- [Information shown]:
"""

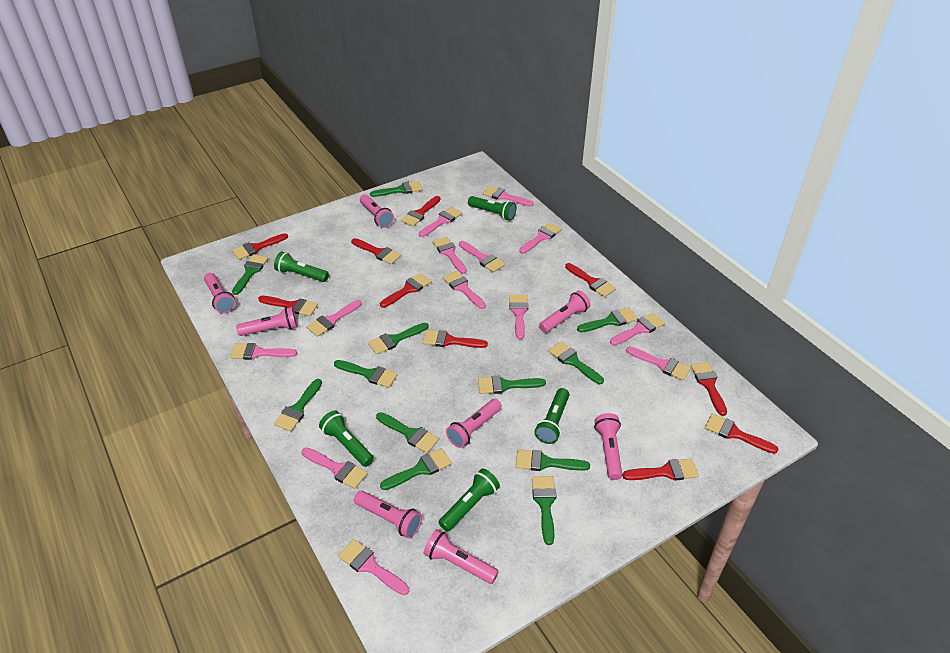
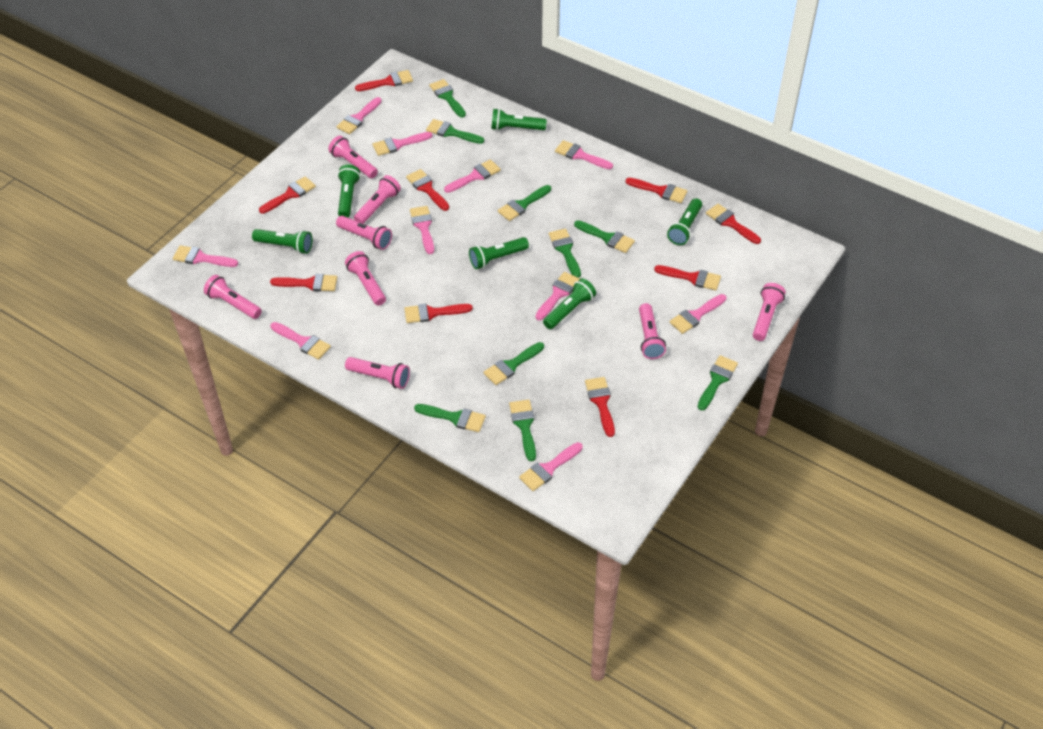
green brush: 12 -> 9
green flashlight: 5 -> 6
pink brush: 13 -> 10
red brush: 10 -> 9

"""

- [What is needed]: What lines above contain the word "brush"? Please copy each one.

- [Answer to this exercise]:
green brush: 12 -> 9
pink brush: 13 -> 10
red brush: 10 -> 9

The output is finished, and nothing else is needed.